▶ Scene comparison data
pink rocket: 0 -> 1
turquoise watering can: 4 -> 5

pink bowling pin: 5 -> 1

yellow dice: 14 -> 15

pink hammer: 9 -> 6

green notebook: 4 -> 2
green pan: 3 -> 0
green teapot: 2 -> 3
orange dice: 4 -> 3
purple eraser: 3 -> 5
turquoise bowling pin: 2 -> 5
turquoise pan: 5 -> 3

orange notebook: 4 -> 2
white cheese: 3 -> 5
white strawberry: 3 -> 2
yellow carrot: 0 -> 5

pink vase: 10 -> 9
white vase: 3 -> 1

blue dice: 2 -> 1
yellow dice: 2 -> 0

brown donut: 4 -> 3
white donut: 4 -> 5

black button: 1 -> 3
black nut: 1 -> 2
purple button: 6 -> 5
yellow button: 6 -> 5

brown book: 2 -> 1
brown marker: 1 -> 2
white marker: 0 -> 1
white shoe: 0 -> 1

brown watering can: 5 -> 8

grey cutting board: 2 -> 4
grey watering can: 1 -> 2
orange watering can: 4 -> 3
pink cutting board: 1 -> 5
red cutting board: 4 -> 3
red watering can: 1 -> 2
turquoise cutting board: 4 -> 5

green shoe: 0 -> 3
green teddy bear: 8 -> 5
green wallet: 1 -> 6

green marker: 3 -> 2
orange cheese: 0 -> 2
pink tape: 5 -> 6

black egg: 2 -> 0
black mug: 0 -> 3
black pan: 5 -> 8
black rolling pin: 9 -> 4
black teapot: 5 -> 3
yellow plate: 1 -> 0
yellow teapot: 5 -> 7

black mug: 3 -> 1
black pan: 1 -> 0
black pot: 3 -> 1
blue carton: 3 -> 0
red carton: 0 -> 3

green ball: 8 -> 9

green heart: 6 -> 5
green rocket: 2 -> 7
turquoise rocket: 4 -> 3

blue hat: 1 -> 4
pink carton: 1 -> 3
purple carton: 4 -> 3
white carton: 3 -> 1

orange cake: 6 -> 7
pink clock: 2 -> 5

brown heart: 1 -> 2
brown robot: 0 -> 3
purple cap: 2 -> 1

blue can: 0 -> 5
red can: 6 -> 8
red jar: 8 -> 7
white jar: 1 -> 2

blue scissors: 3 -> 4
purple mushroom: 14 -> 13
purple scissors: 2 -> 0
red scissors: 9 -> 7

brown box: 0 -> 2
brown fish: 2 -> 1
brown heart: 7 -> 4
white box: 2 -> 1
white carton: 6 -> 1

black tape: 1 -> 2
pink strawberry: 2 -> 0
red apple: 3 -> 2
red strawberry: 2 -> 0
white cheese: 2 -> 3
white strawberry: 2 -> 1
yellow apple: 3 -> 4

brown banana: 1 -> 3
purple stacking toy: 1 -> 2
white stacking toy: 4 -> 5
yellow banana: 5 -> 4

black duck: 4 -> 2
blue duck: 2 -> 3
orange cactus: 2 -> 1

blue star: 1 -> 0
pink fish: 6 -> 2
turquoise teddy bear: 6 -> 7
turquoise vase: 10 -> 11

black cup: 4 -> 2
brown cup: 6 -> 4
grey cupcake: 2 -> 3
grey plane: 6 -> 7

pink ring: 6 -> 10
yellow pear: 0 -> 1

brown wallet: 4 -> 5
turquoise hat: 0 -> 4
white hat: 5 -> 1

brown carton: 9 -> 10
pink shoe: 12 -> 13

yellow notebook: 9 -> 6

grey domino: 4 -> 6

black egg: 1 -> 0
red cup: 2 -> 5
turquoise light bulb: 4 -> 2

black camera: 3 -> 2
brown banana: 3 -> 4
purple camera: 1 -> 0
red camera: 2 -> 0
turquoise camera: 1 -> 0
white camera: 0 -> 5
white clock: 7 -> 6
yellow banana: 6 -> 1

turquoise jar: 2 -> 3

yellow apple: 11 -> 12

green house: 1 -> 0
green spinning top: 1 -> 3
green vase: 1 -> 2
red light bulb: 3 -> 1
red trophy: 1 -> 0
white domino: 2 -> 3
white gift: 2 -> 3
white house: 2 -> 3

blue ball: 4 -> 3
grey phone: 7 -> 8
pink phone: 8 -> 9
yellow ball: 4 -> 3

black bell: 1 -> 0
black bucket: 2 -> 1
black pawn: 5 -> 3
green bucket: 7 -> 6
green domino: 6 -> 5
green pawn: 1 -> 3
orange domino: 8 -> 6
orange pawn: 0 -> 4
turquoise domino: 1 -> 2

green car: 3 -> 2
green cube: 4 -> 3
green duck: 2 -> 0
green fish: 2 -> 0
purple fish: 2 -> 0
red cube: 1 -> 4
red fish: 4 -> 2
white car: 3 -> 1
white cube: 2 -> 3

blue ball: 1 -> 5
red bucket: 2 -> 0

▶ HOW TO COMPLETE THIS TASK
Search the records for the string "camera", and copy every line that holds it.

▶ RESPONSE AREA
black camera: 3 -> 2
purple camera: 1 -> 0
red camera: 2 -> 0
turquoise camera: 1 -> 0
white camera: 0 -> 5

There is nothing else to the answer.